● DATA FOR REVIEW:

----

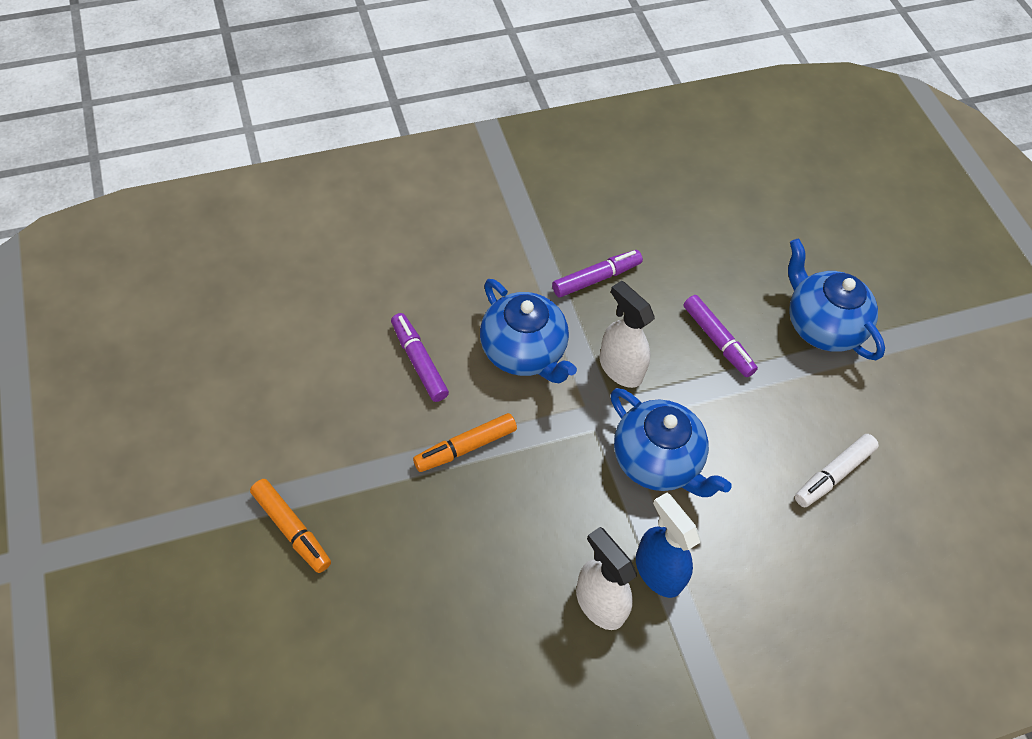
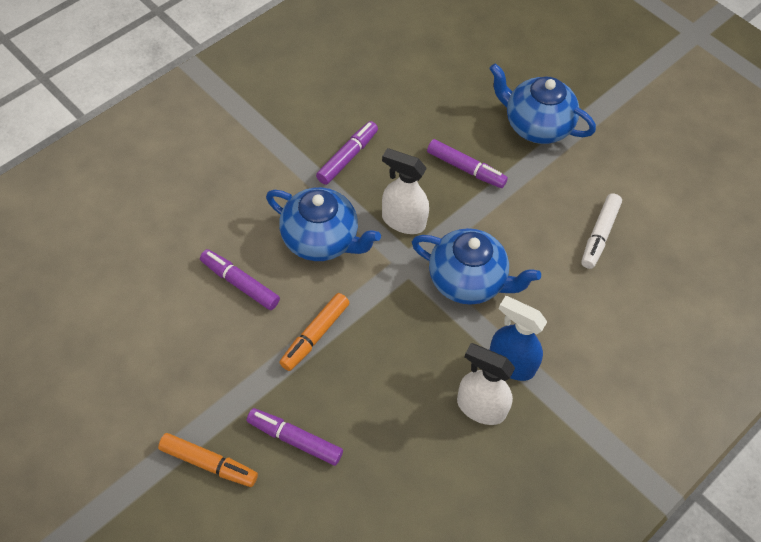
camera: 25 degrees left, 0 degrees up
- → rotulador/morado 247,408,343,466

----

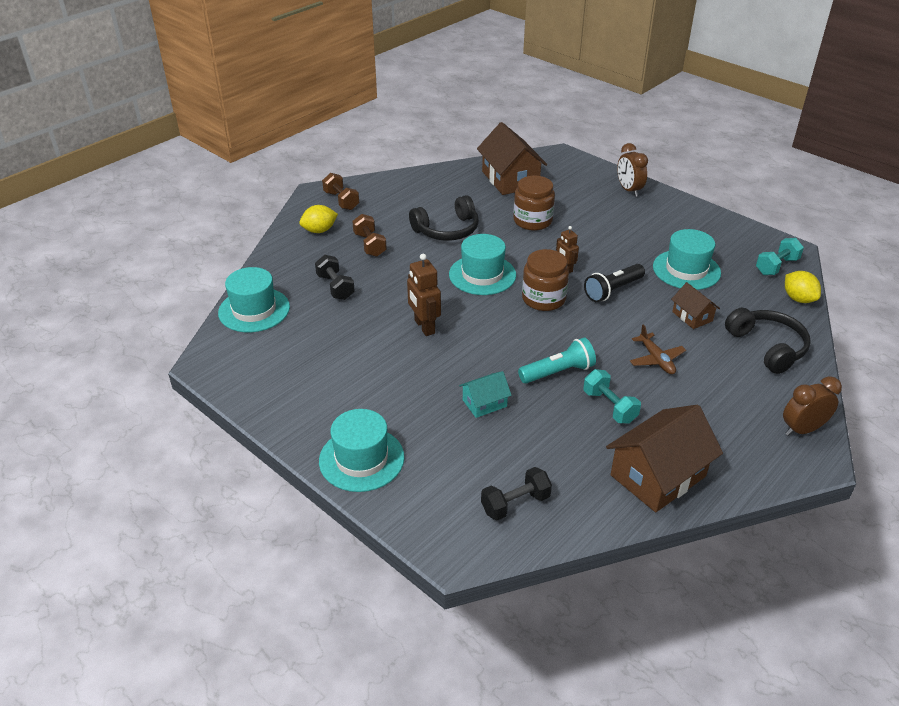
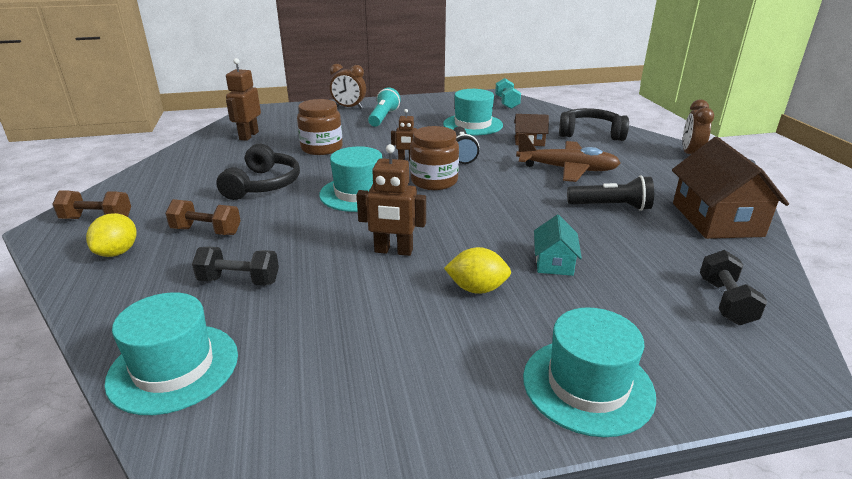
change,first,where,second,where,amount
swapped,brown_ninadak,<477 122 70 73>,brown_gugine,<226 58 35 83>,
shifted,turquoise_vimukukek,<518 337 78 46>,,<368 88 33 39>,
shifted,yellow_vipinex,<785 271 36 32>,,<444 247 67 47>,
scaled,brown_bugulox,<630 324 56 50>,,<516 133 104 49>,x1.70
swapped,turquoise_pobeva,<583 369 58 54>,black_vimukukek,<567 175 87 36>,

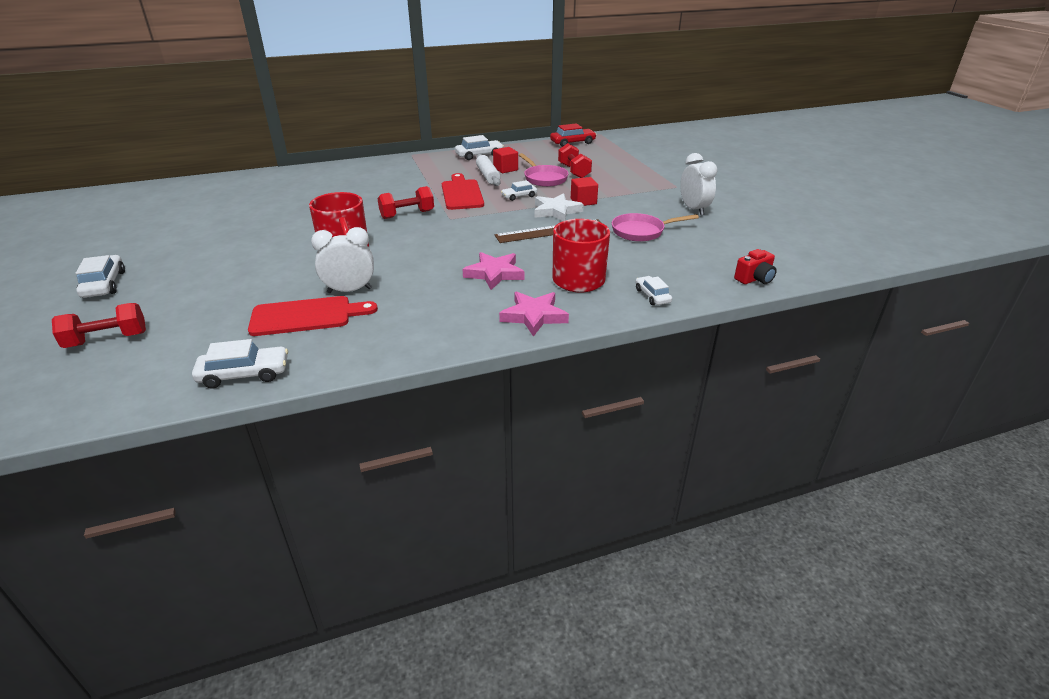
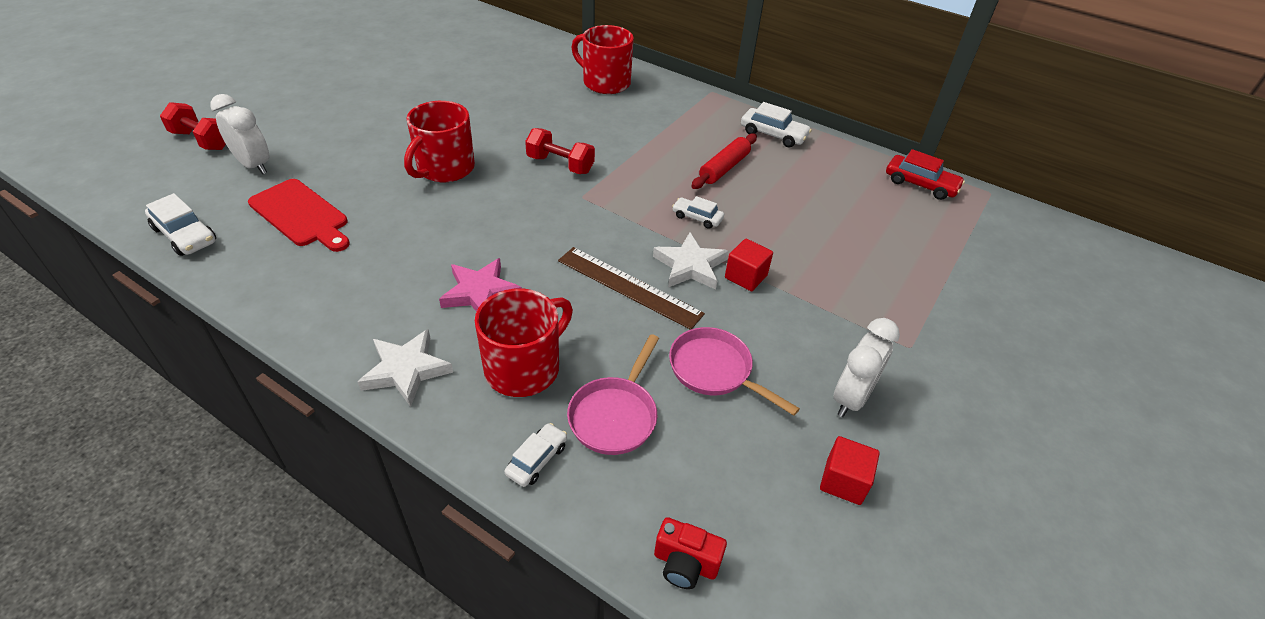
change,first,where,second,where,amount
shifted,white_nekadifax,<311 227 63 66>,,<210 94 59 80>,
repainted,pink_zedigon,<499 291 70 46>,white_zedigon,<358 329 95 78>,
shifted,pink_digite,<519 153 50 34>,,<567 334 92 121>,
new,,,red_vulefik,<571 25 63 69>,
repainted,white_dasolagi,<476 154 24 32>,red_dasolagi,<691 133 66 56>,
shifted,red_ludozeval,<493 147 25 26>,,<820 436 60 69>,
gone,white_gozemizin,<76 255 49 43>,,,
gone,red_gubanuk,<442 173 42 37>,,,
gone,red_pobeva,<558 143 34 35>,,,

----

● WHAT TO WORK ON:
Copy out only the lines above from the one with "shifted,turquoise_vimukukek,<518 337 78" to the one with "scaled,brown_bugulox,<630 324 56", inclusive, exactly as they stand.

● RESPONSE:
shifted,turquoise_vimukukek,<518 337 78 46>,,<368 88 33 39>,
shifted,yellow_vipinex,<785 271 36 32>,,<444 247 67 47>,
scaled,brown_bugulox,<630 324 56 50>,,<516 133 104 49>,x1.70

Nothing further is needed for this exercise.